What needs to be done: Set down exactly the lines below, from the one containing "Trace the roads" through the final line, and include no others.

*** Opening Material to process ***

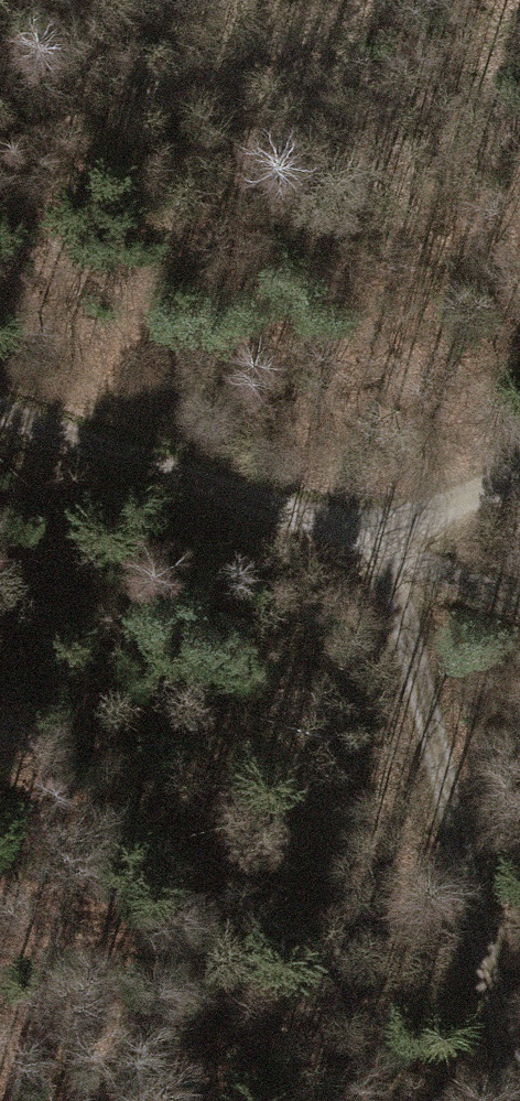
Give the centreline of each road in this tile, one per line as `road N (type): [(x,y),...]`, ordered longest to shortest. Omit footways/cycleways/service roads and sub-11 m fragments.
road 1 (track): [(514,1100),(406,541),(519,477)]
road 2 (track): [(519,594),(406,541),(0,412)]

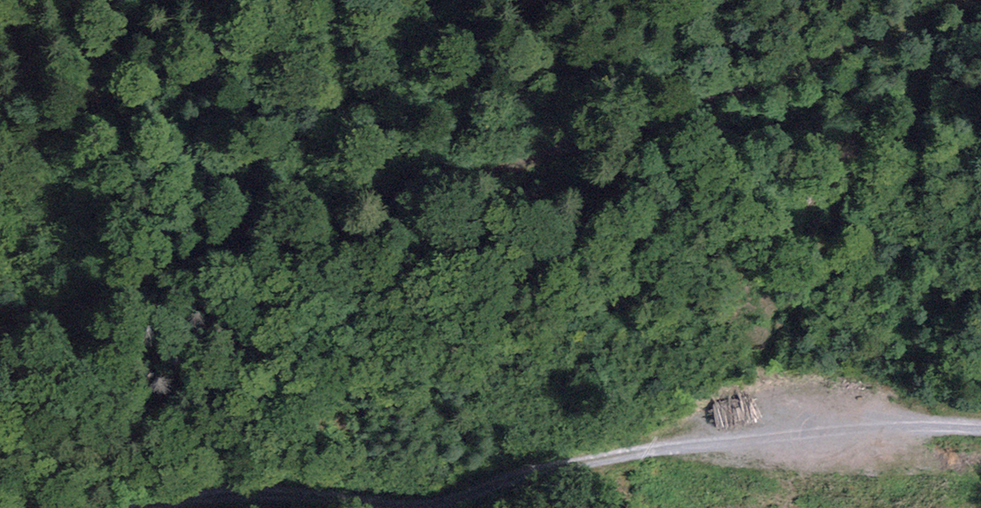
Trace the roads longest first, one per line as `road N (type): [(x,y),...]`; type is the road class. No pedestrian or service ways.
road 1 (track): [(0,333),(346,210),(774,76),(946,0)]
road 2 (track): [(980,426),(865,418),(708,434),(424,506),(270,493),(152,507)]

*** Closing Material to process ***

Task result:
Trace the roads longest first, one per line as `road N (type): [(x,y),...]`; type is the road class. No pedestrian or service ways.
road 1 (track): [(0,333),(346,210),(774,76),(946,0)]
road 2 (track): [(980,426),(865,418),(708,434),(424,506),(270,493),(152,507)]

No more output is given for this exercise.